*Your assignment*
In the entries below, which lines run from the one containing "black fish: 10 -> 7" to the one containing "pink rolling pin: 2 -> 3"? Copy exactly those lines, ends included, and no others.

*Entries supplied*
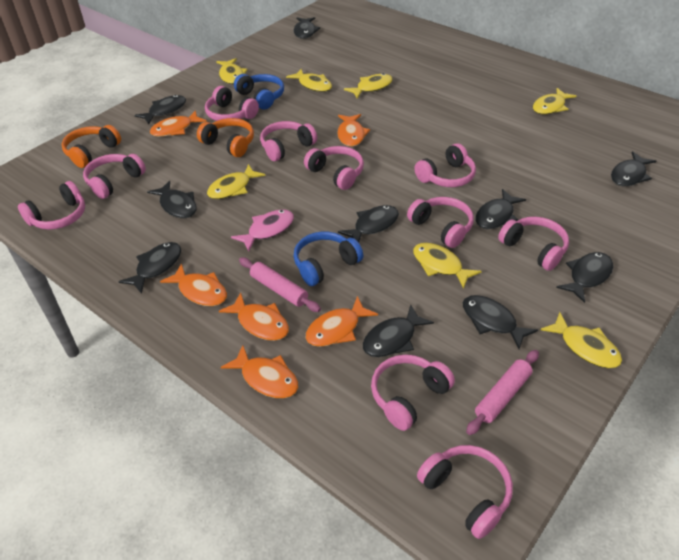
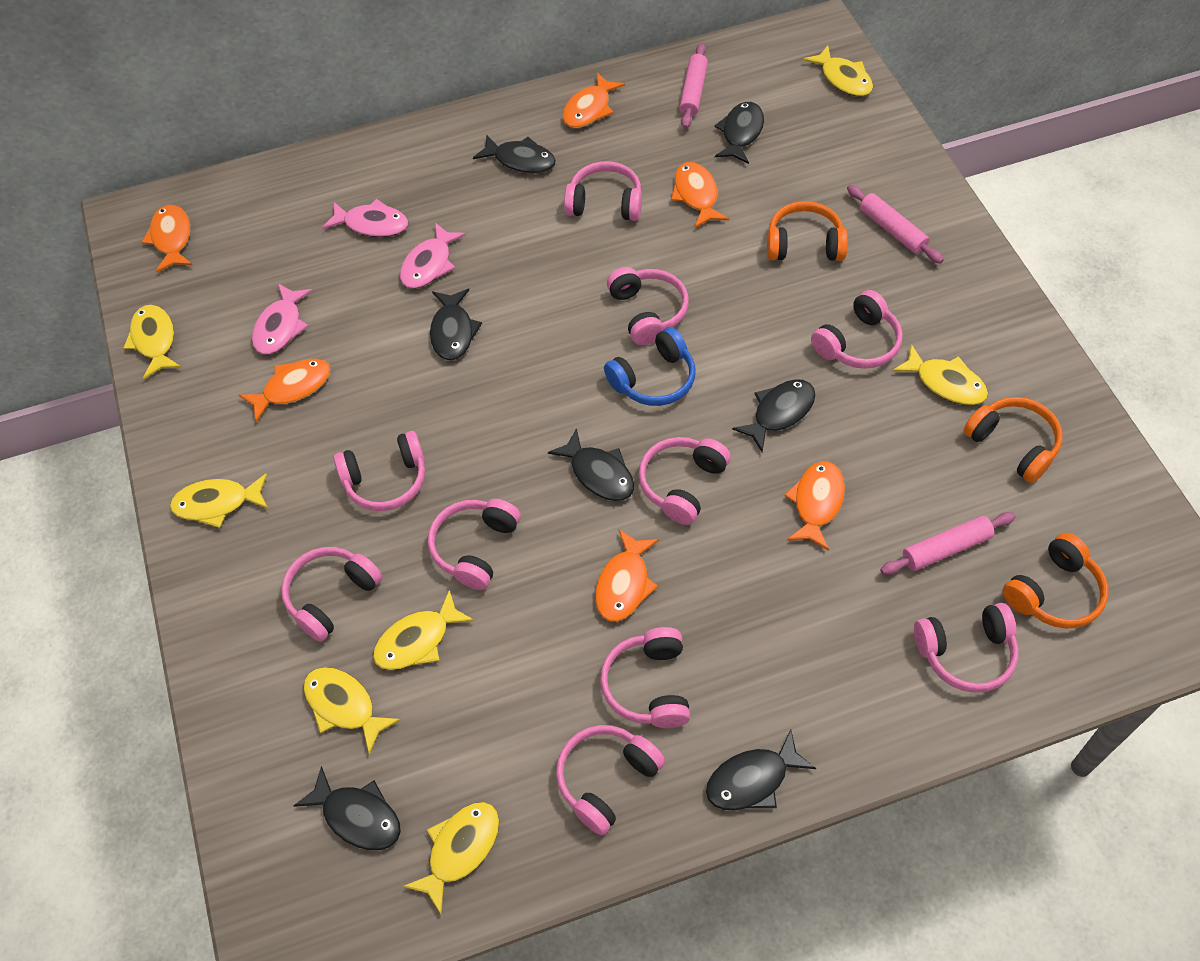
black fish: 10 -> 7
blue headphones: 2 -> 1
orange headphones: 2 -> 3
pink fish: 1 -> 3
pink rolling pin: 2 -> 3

...

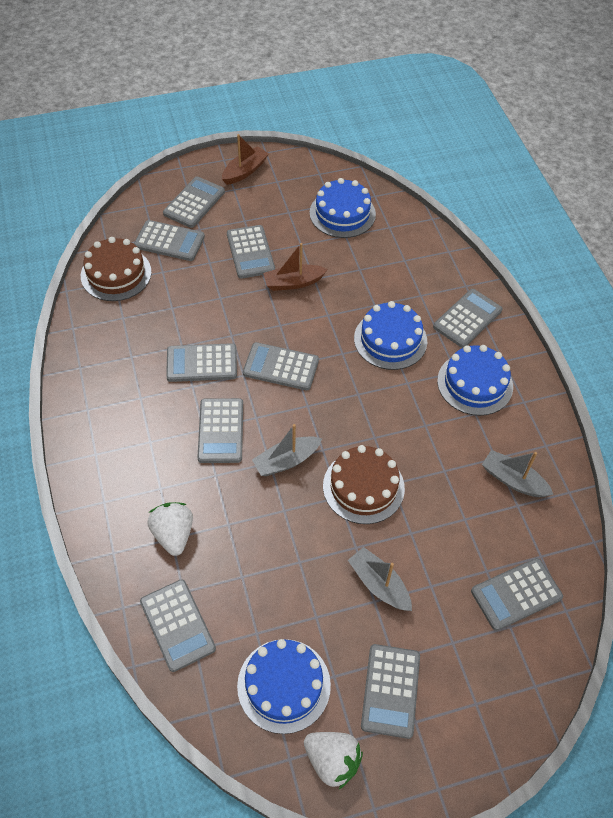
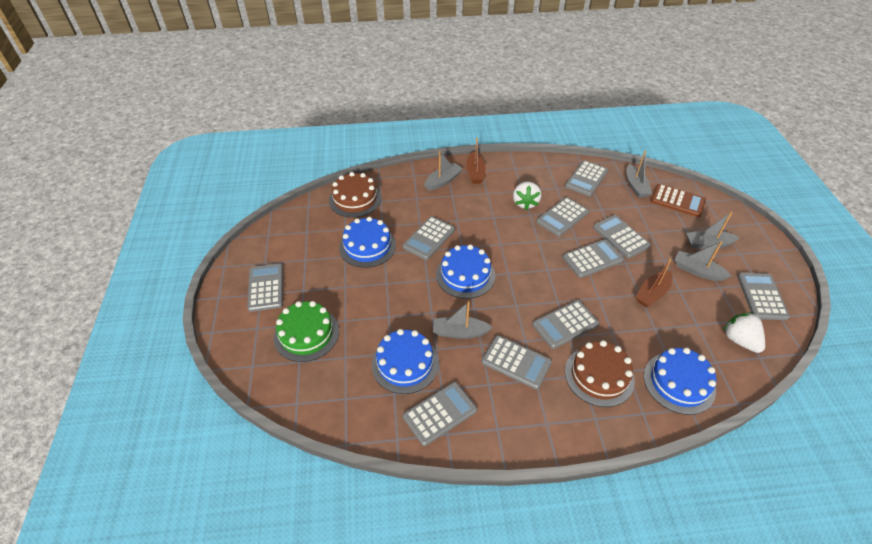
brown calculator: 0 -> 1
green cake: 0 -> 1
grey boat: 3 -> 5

--

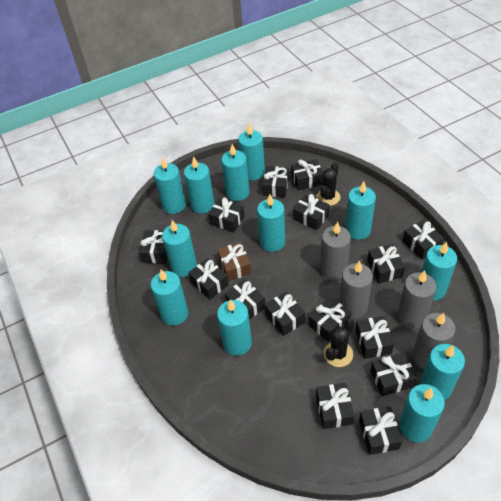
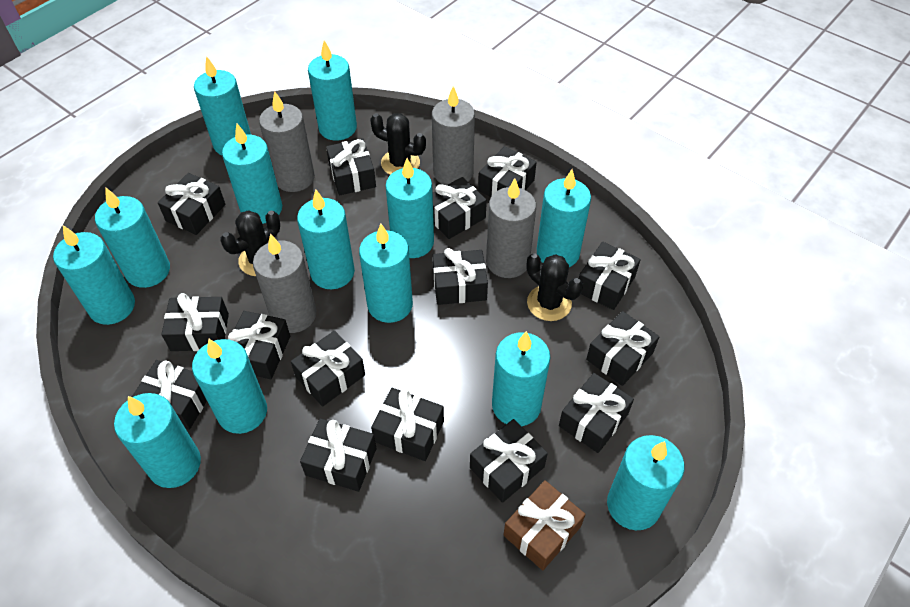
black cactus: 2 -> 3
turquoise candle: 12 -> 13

*Answer for the task*
black fish: 10 -> 7
blue headphones: 2 -> 1
orange headphones: 2 -> 3
pink fish: 1 -> 3
pink rolling pin: 2 -> 3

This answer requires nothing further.